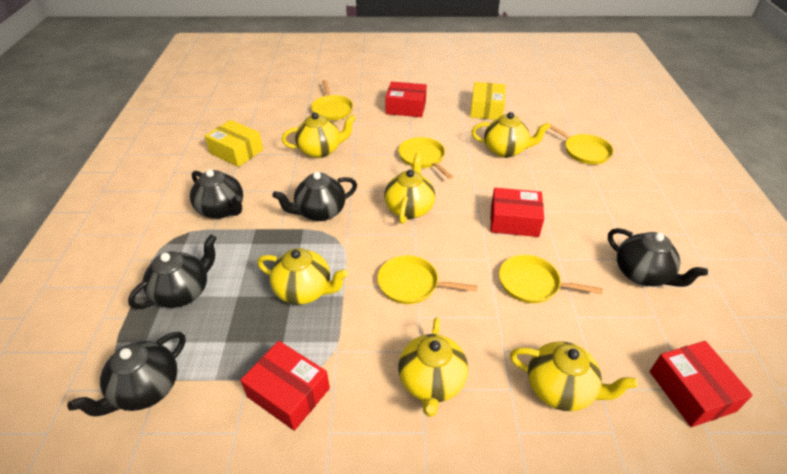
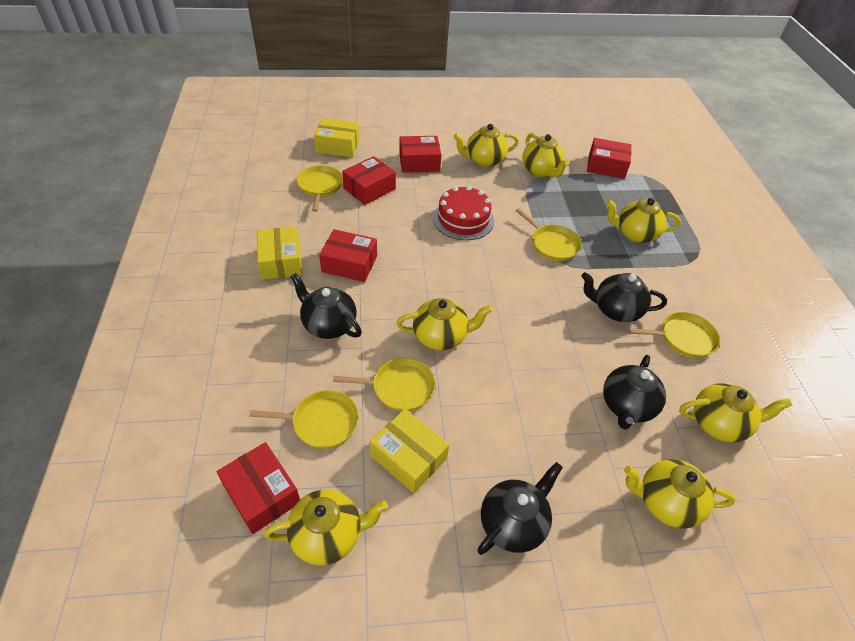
black teapot: 5 -> 4
red box: 4 -> 5
red cake: 0 -> 1
yellow box: 2 -> 3
yellow teapot: 6 -> 7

=======

* AIM OF THE TASK:
All lines from the one with "red box: 4 -> 5" through the final line above are to be quoted exactly; quote no other line.

* ANSWER TO THIS EXERCISE:
red box: 4 -> 5
red cake: 0 -> 1
yellow box: 2 -> 3
yellow teapot: 6 -> 7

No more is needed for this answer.